Itemized modification records
═══
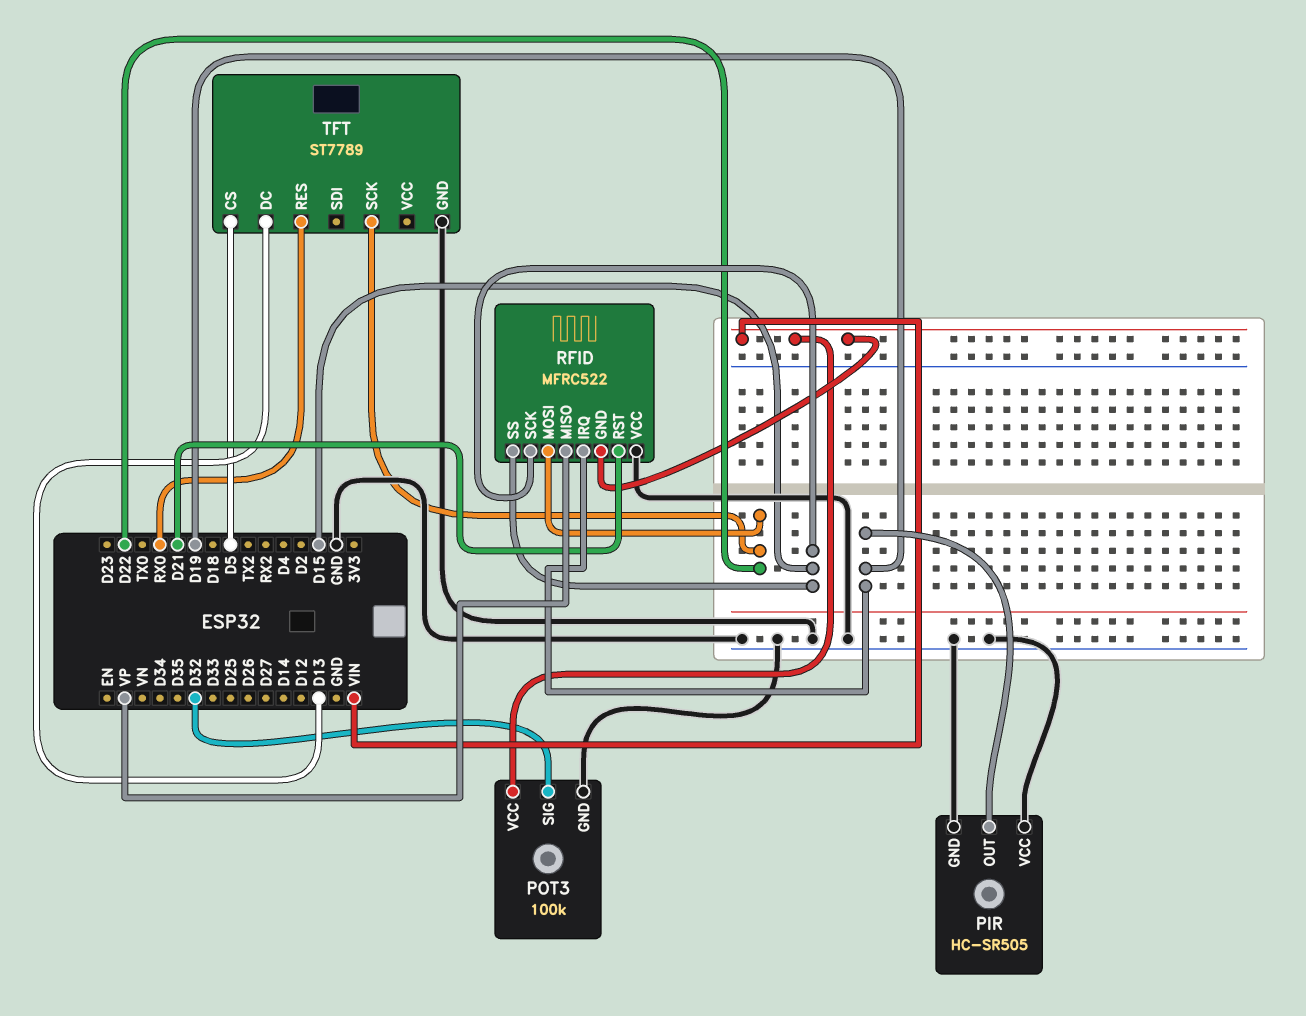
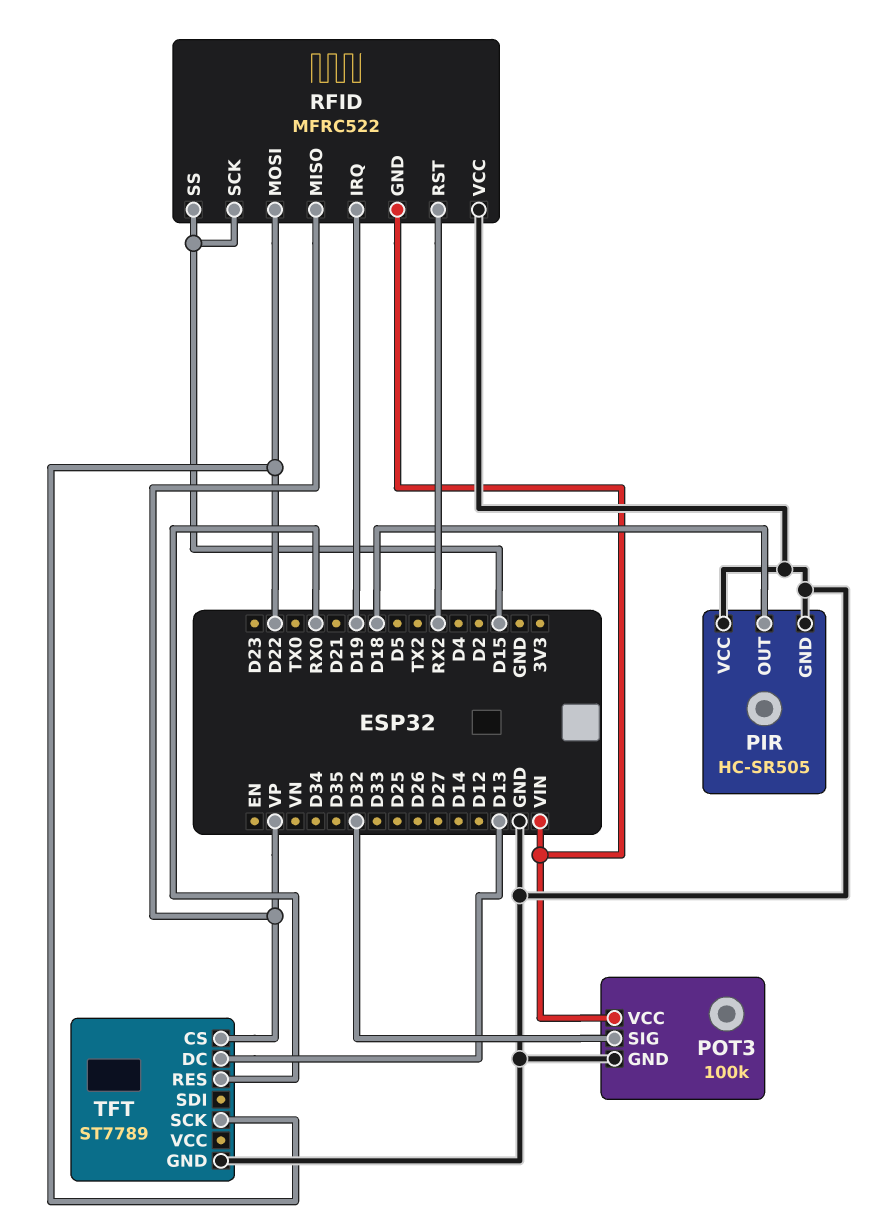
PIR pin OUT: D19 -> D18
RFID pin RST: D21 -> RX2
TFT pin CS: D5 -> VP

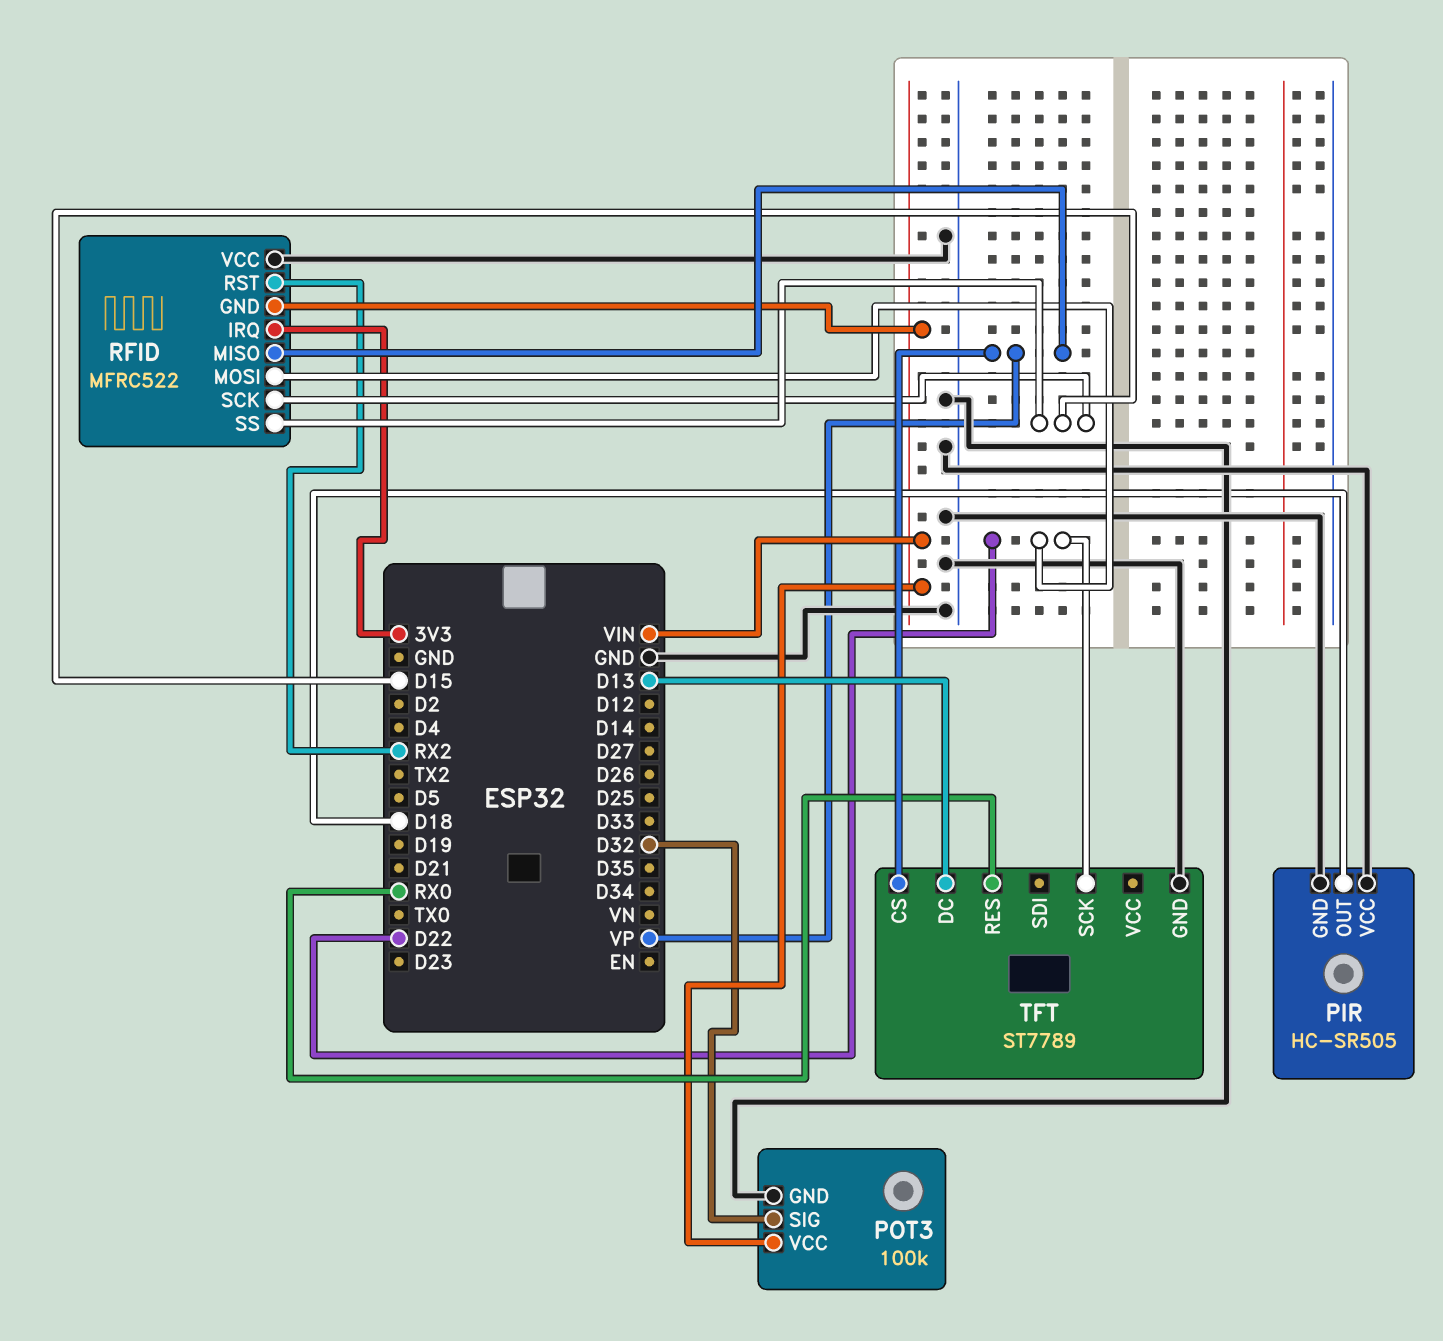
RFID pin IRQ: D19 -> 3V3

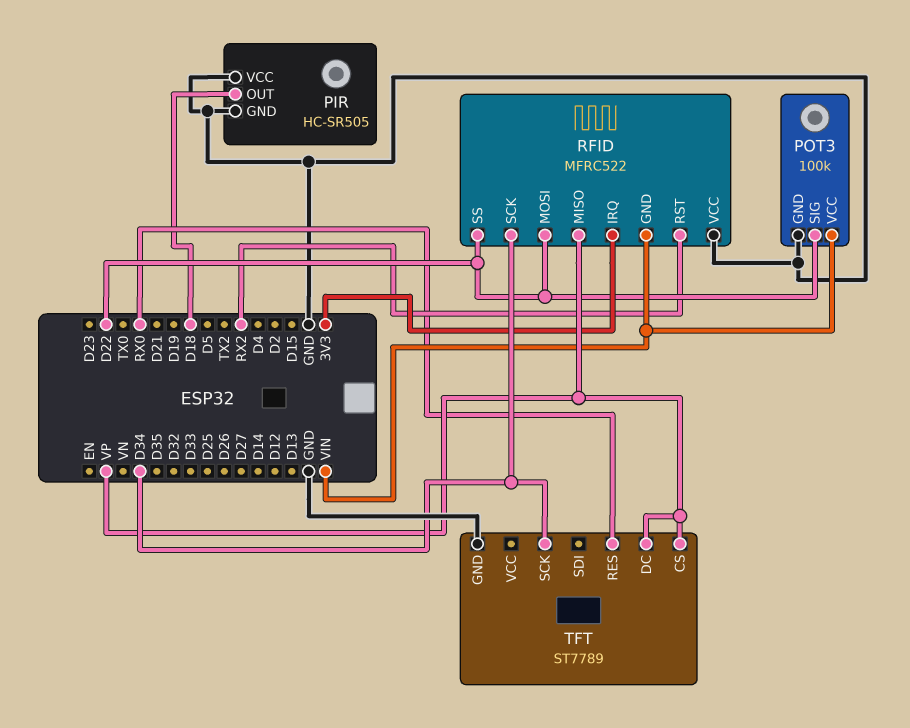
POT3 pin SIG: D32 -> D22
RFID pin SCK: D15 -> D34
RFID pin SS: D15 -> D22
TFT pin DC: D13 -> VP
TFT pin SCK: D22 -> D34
═══
__Problem__
Write out the data exactly, but not its pictures.

__Written response__
PIR pin OUT: D19 -> D18
RFID pin RST: D21 -> RX2
TFT pin CS: D5 -> VP

RFID pin IRQ: D19 -> 3V3

POT3 pin SIG: D32 -> D22
RFID pin SCK: D15 -> D34
RFID pin SS: D15 -> D22
TFT pin DC: D13 -> VP
TFT pin SCK: D22 -> D34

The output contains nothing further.